* [Records provided]
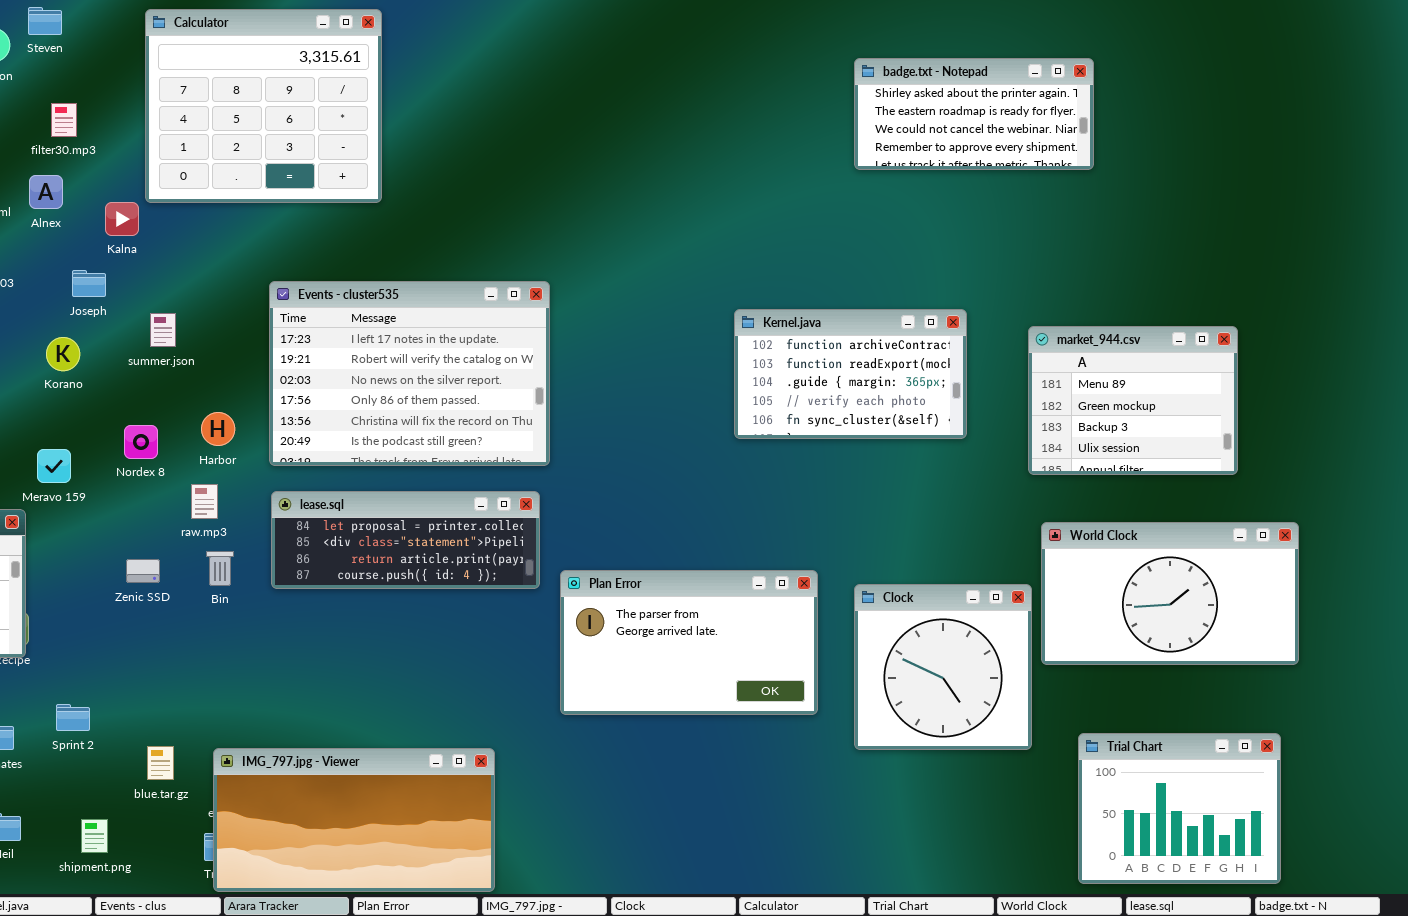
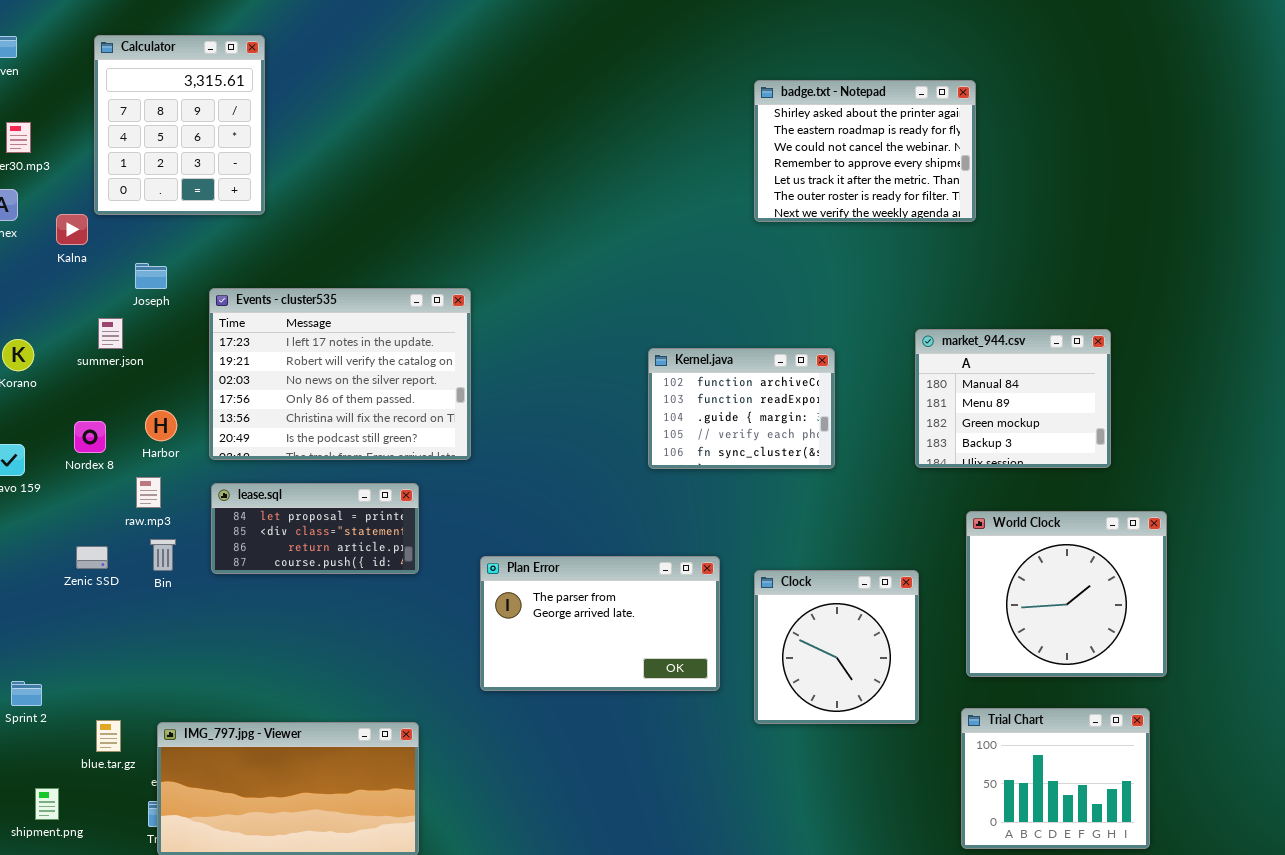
Calculator: [145,9,382,203] -> [94,35,265,215], resized
badge.txt - Notepad: [854,58,1094,170] -> [754,80,976,222], resized
Joseph: [72,270,106,297] -> [135,263,167,289], moved
Kernel.java: [734,309,967,439] -> [648,348,835,469], moved, resized
market_944.csv: [1028,326,1238,475] -> [915,329,1111,468], scrolled up 1 row
lease.sql: [271,491,540,589] -> [211,483,419,574], resized
World Clock: [1041,522,1299,665] -> [966,511,1167,677], resized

* [To do] Write the material out again exactly as it appears, dropping the pictures.

* [Answer to the problem]
Calculator: [145,9,382,203] -> [94,35,265,215], resized
badge.txt - Notepad: [854,58,1094,170] -> [754,80,976,222], resized
Joseph: [72,270,106,297] -> [135,263,167,289], moved
Kernel.java: [734,309,967,439] -> [648,348,835,469], moved, resized
market_944.csv: [1028,326,1238,475] -> [915,329,1111,468], scrolled up 1 row
lease.sql: [271,491,540,589] -> [211,483,419,574], resized
World Clock: [1041,522,1299,665] -> [966,511,1167,677], resized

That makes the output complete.